(RECORDS FOR THIS EXERCISE Opens)

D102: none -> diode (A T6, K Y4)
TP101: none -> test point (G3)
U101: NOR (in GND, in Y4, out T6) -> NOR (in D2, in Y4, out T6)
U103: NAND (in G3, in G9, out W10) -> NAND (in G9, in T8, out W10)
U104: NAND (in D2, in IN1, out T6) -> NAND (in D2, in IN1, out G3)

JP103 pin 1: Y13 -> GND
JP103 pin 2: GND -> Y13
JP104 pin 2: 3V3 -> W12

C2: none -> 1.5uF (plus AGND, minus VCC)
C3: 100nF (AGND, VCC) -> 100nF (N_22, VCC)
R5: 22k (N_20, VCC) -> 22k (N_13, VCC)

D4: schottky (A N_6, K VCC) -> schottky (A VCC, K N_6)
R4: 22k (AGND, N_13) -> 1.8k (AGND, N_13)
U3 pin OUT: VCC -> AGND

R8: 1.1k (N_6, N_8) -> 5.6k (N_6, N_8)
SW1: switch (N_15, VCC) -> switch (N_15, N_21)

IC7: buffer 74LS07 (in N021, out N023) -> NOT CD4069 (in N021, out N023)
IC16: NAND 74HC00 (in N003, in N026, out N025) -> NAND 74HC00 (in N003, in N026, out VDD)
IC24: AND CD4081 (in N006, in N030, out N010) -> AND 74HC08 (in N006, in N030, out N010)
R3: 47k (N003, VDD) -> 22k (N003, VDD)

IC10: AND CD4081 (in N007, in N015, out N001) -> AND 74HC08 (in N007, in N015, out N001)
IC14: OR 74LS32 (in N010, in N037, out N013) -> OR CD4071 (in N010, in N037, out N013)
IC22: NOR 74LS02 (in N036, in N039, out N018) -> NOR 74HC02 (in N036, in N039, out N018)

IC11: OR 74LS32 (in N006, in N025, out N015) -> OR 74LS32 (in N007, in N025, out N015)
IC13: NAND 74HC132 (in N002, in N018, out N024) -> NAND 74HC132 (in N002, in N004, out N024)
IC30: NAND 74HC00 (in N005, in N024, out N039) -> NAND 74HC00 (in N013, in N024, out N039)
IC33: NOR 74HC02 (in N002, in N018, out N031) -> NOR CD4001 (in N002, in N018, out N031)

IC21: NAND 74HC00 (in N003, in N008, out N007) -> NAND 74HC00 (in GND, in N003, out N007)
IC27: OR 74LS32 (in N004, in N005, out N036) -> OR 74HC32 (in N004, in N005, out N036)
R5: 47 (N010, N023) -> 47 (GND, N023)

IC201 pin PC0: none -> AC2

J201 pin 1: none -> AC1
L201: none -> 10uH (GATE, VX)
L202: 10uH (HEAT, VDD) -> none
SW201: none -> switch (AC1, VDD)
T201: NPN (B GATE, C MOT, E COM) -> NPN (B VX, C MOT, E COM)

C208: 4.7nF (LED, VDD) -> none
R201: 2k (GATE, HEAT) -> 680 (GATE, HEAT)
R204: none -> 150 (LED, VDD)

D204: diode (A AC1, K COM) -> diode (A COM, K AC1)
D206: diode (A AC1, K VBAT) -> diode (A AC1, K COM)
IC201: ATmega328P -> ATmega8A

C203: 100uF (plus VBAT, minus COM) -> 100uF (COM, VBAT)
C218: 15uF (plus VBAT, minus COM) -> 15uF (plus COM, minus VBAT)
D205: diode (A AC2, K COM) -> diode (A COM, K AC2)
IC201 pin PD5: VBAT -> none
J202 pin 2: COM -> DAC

(RECORDS FOR THIS EXERCISE Closes)

TASK DESCRIPTION:
Exactly the lines running from the top of the records to the line that contains "IC14: OR 74LS32", inclusive, must be set down, and nothing more.

EXERCISE ANSWER:
D102: none -> diode (A T6, K Y4)
TP101: none -> test point (G3)
U101: NOR (in GND, in Y4, out T6) -> NOR (in D2, in Y4, out T6)
U103: NAND (in G3, in G9, out W10) -> NAND (in G9, in T8, out W10)
U104: NAND (in D2, in IN1, out T6) -> NAND (in D2, in IN1, out G3)

JP103 pin 1: Y13 -> GND
JP103 pin 2: GND -> Y13
JP104 pin 2: 3V3 -> W12

C2: none -> 1.5uF (plus AGND, minus VCC)
C3: 100nF (AGND, VCC) -> 100nF (N_22, VCC)
R5: 22k (N_20, VCC) -> 22k (N_13, VCC)

D4: schottky (A N_6, K VCC) -> schottky (A VCC, K N_6)
R4: 22k (AGND, N_13) -> 1.8k (AGND, N_13)
U3 pin OUT: VCC -> AGND

R8: 1.1k (N_6, N_8) -> 5.6k (N_6, N_8)
SW1: switch (N_15, VCC) -> switch (N_15, N_21)

IC7: buffer 74LS07 (in N021, out N023) -> NOT CD4069 (in N021, out N023)
IC16: NAND 74HC00 (in N003, in N026, out N025) -> NAND 74HC00 (in N003, in N026, out VDD)
IC24: AND CD4081 (in N006, in N030, out N010) -> AND 74HC08 (in N006, in N030, out N010)
R3: 47k (N003, VDD) -> 22k (N003, VDD)

IC10: AND CD4081 (in N007, in N015, out N001) -> AND 74HC08 (in N007, in N015, out N001)
IC14: OR 74LS32 (in N010, in N037, out N013) -> OR CD4071 (in N010, in N037, out N013)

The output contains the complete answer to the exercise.